(Edit difference data)
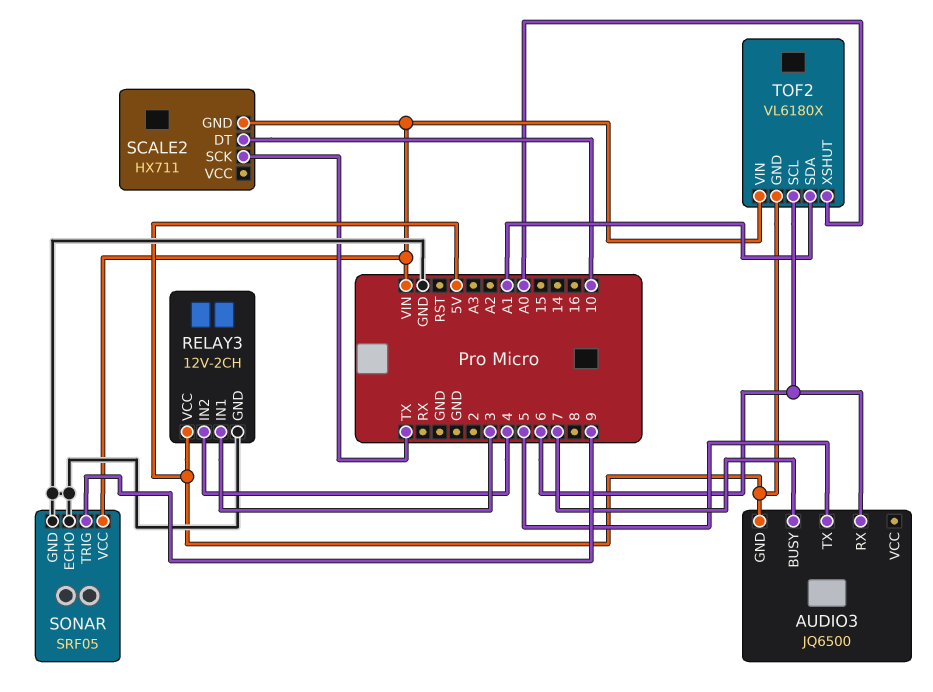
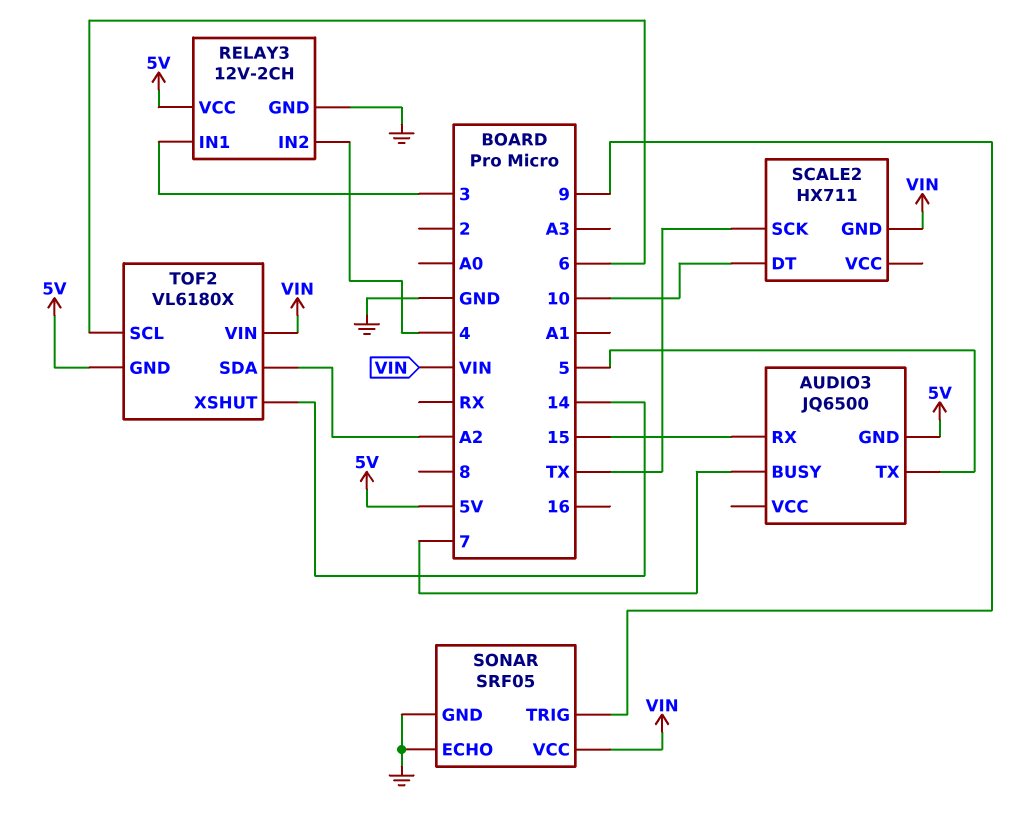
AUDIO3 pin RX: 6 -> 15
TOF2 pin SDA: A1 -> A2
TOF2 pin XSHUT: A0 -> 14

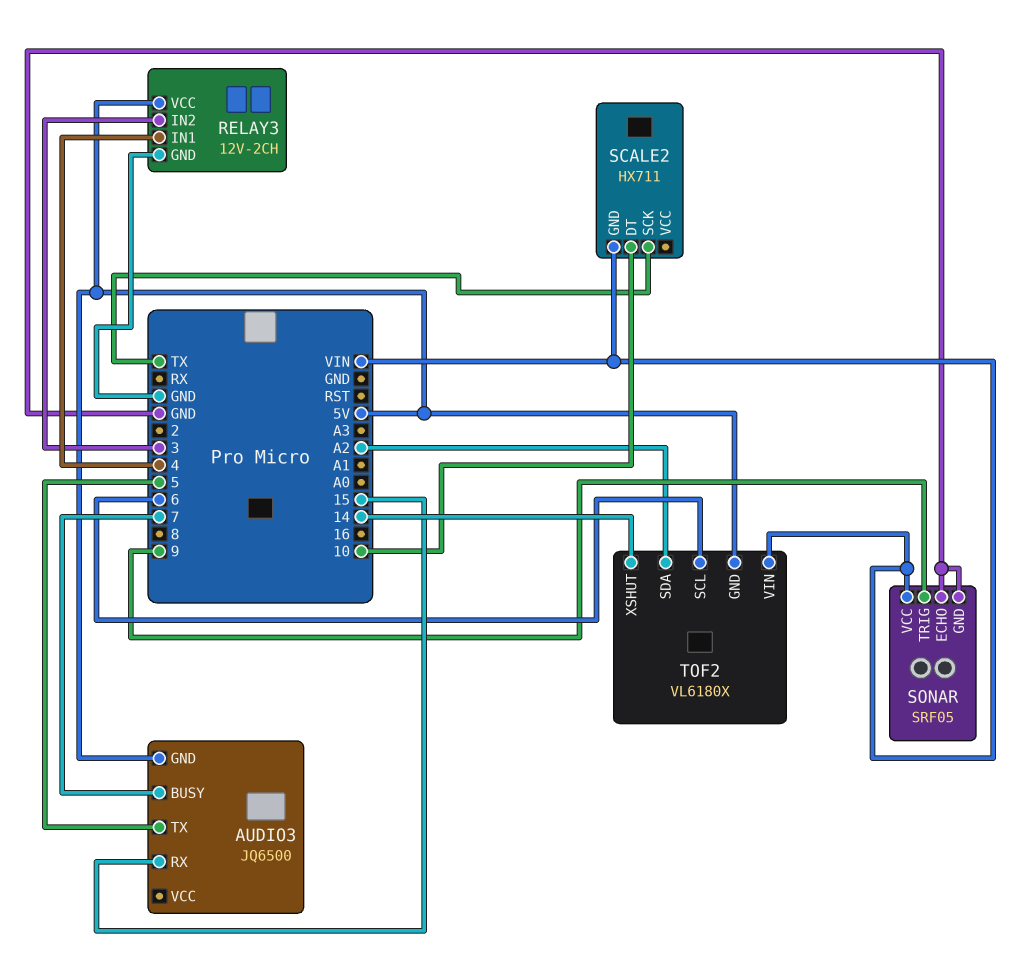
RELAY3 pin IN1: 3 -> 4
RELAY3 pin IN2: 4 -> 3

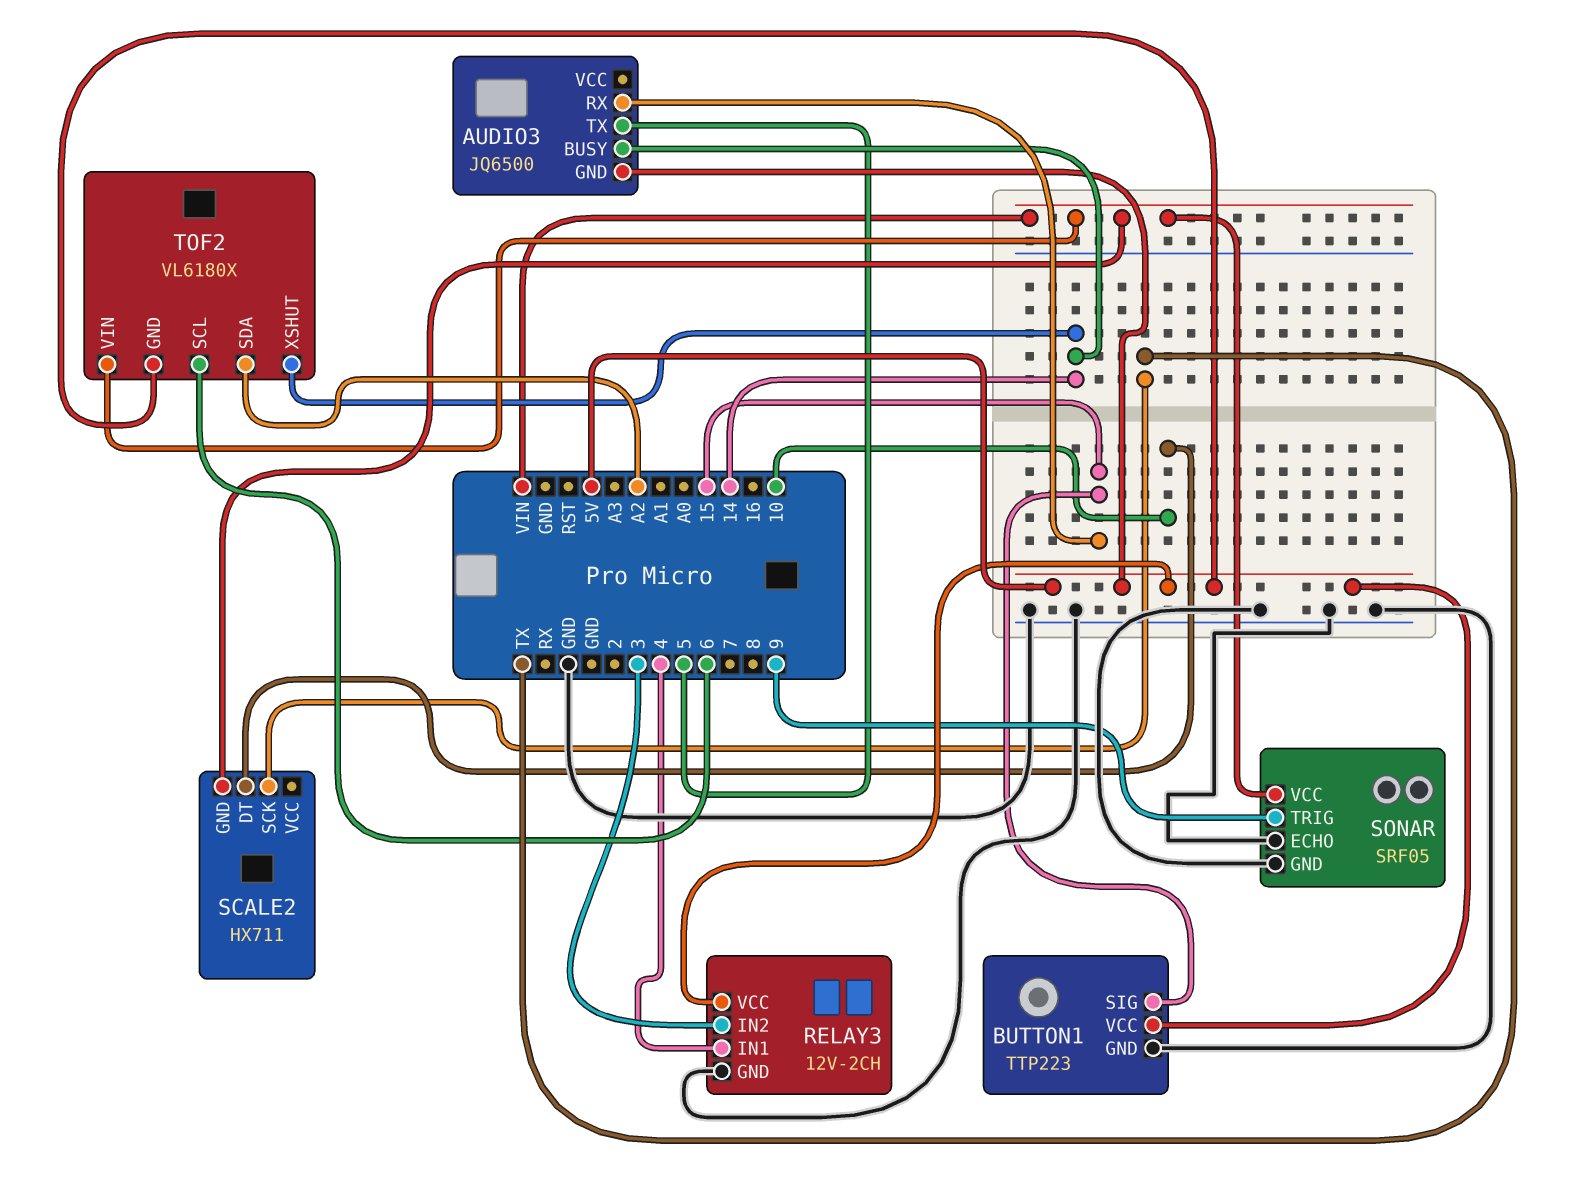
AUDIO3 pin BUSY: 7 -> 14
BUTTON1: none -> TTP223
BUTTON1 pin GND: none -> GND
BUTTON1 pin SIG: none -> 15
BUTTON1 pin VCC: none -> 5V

* * *

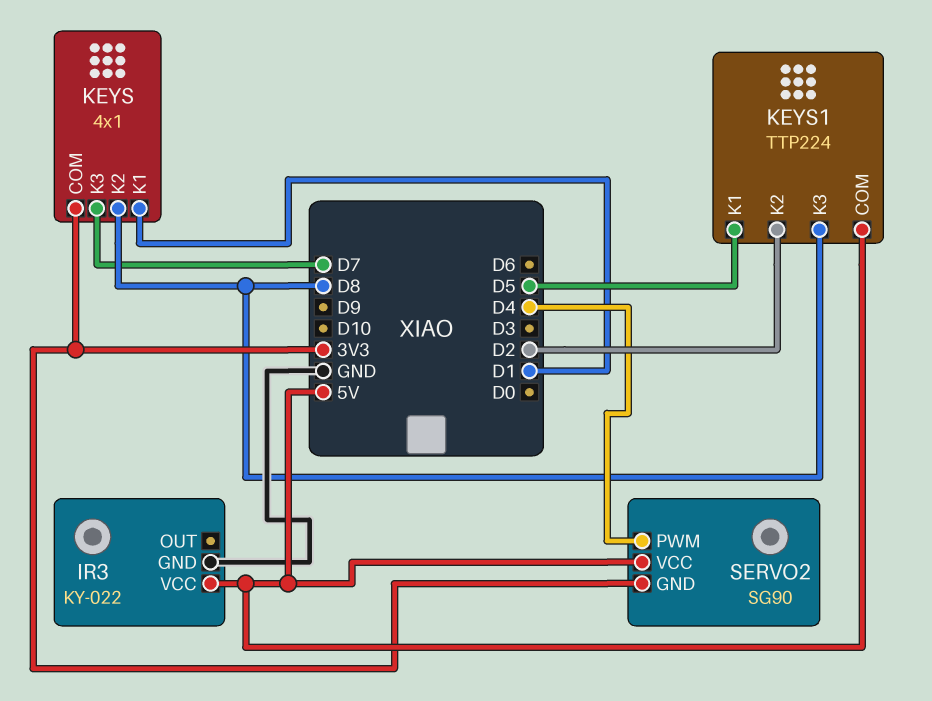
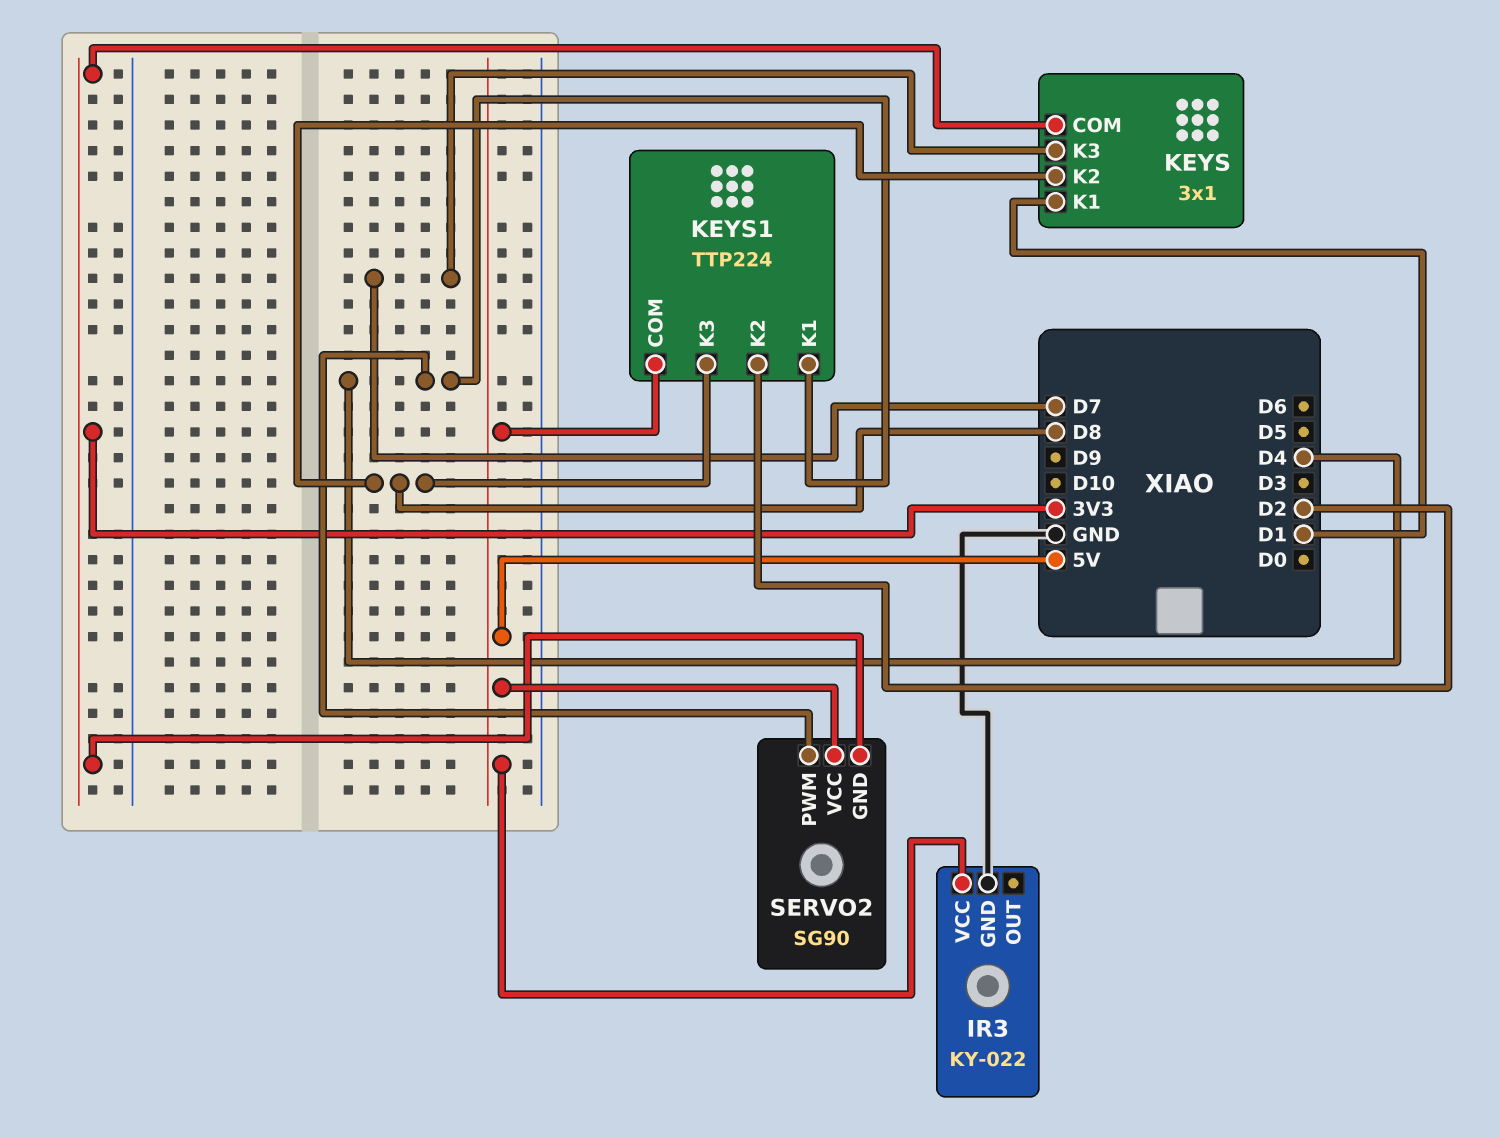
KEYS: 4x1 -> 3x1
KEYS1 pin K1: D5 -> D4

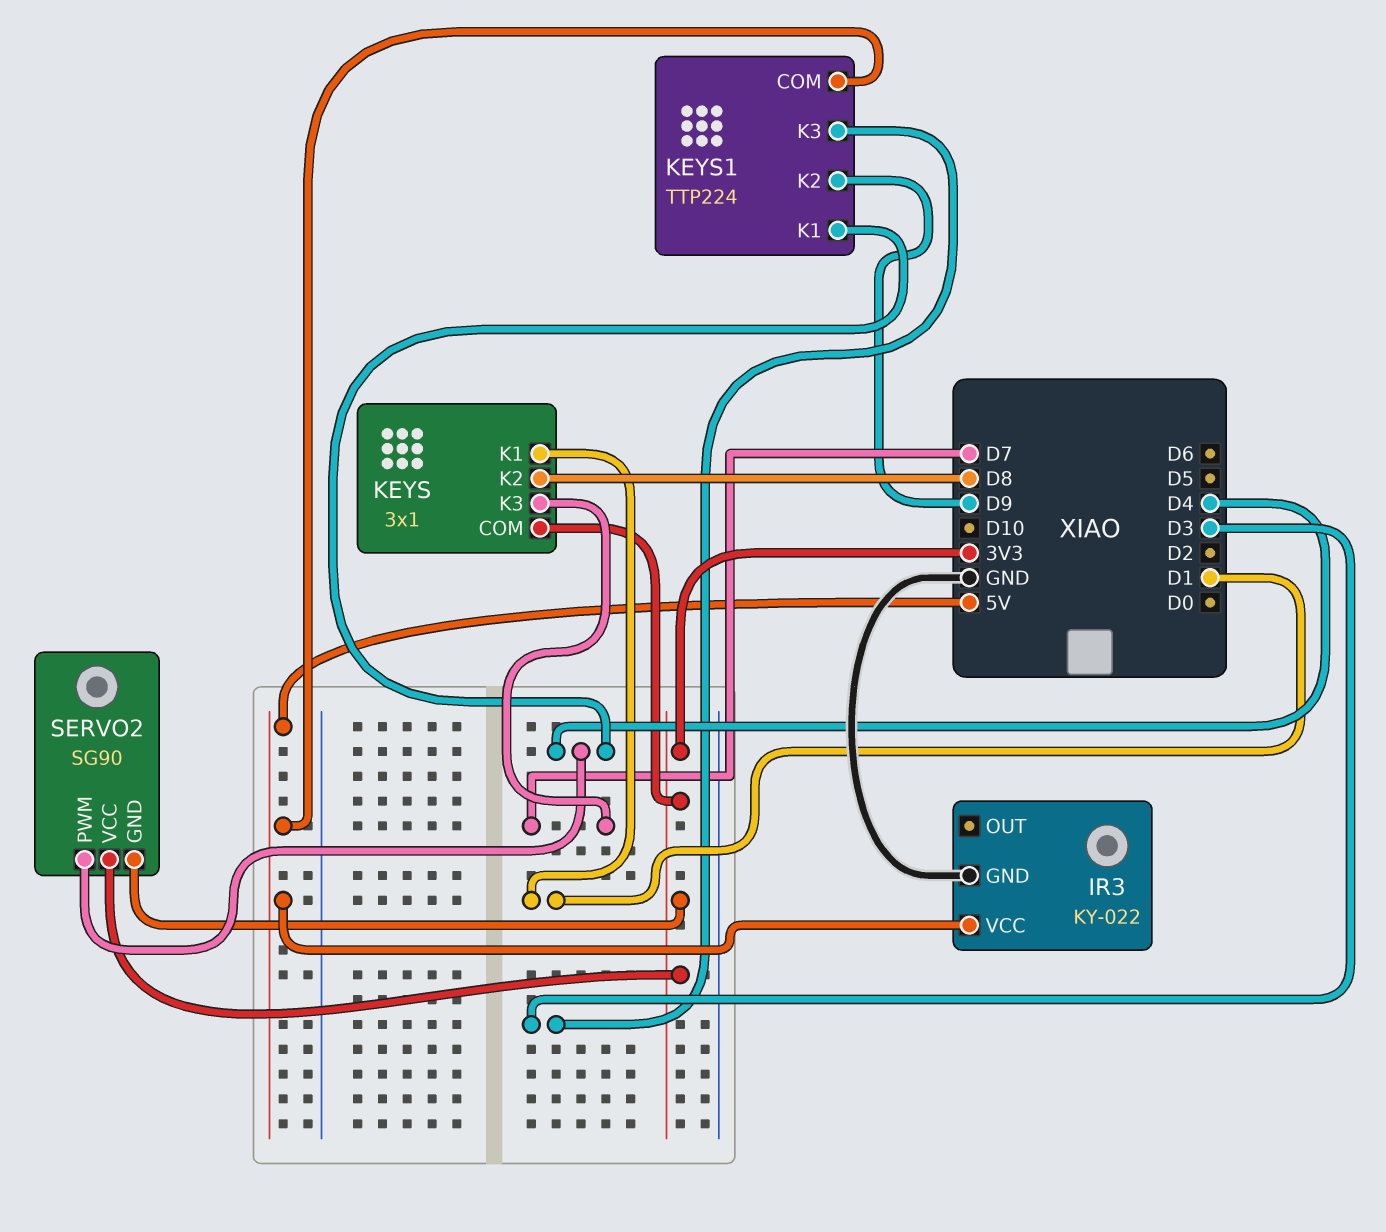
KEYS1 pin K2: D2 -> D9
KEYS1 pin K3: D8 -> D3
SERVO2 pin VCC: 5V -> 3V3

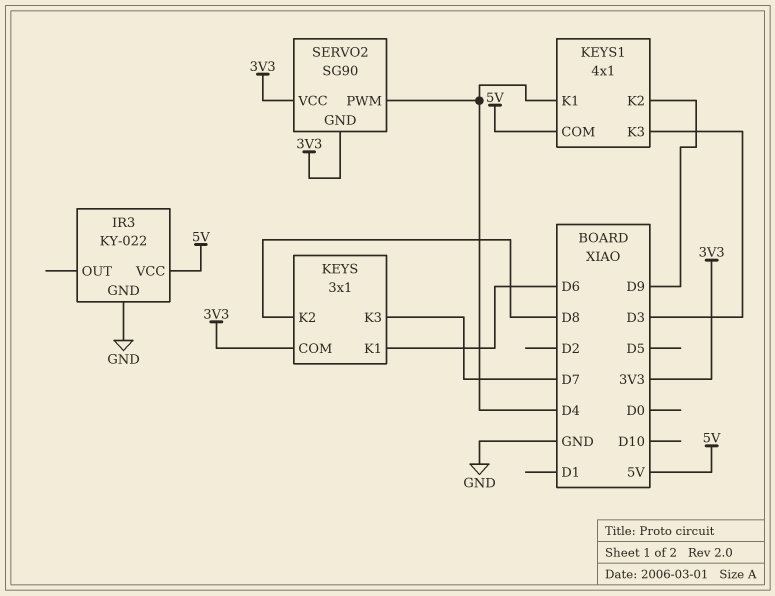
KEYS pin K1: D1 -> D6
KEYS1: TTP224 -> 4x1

==

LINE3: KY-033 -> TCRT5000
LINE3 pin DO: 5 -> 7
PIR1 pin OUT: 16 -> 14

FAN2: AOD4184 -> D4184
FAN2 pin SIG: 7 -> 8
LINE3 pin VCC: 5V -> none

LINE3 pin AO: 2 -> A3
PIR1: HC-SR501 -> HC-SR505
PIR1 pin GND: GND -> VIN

ACTIVITY:
From the data above, retype only the lines starting with the line with "KEYS: 4x1 -> 3x1" and going on through the line with "KEYS1: TTP224 -> 4x1", exactly, leaving out the pictures.

COMPLETED TASK:
KEYS: 4x1 -> 3x1
KEYS1 pin K1: D5 -> D4

KEYS1 pin K2: D2 -> D9
KEYS1 pin K3: D8 -> D3
SERVO2 pin VCC: 5V -> 3V3

KEYS pin K1: D1 -> D6
KEYS1: TTP224 -> 4x1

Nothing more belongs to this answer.